*Source data:*
»»
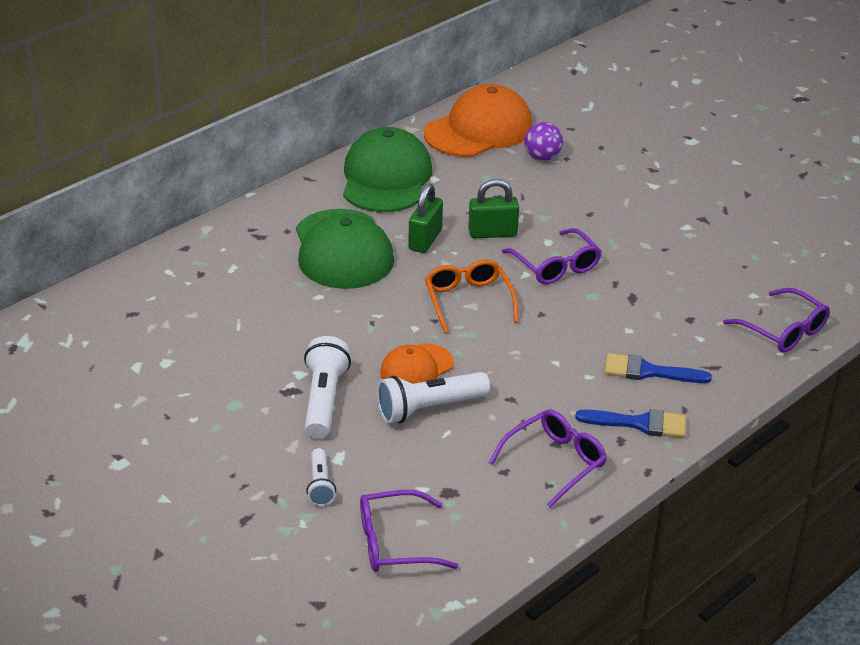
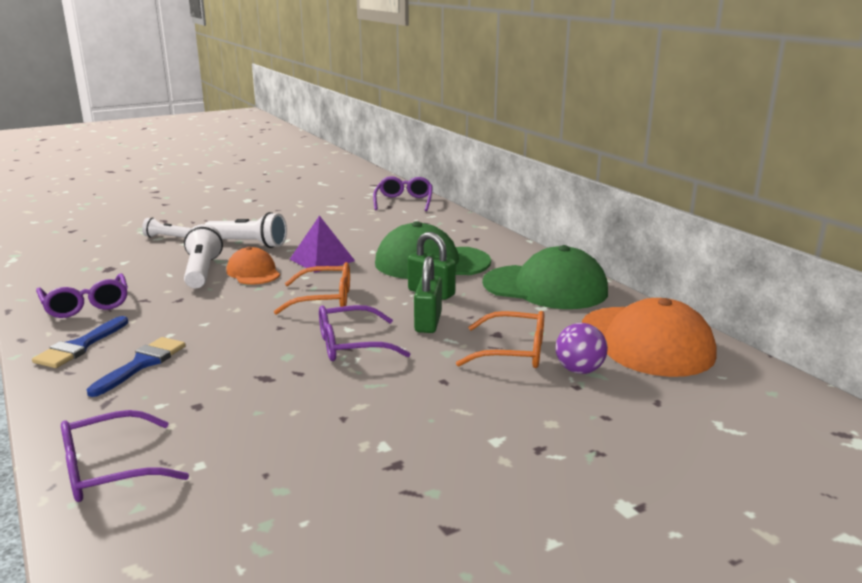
camera: 105 degrees right, 15 degrees down
(360, 327) = (322, 260): none -> purple pyramid
(394, 543) = (87, 250): purple glasses -> purple glasses (404, 201)
(527, 186) = (513, 352): none -> orange glasses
««
*What is expected:*
Among the lines of the material above, tally those containing "glasses" and respond with the total only.

*Result for this task:*
2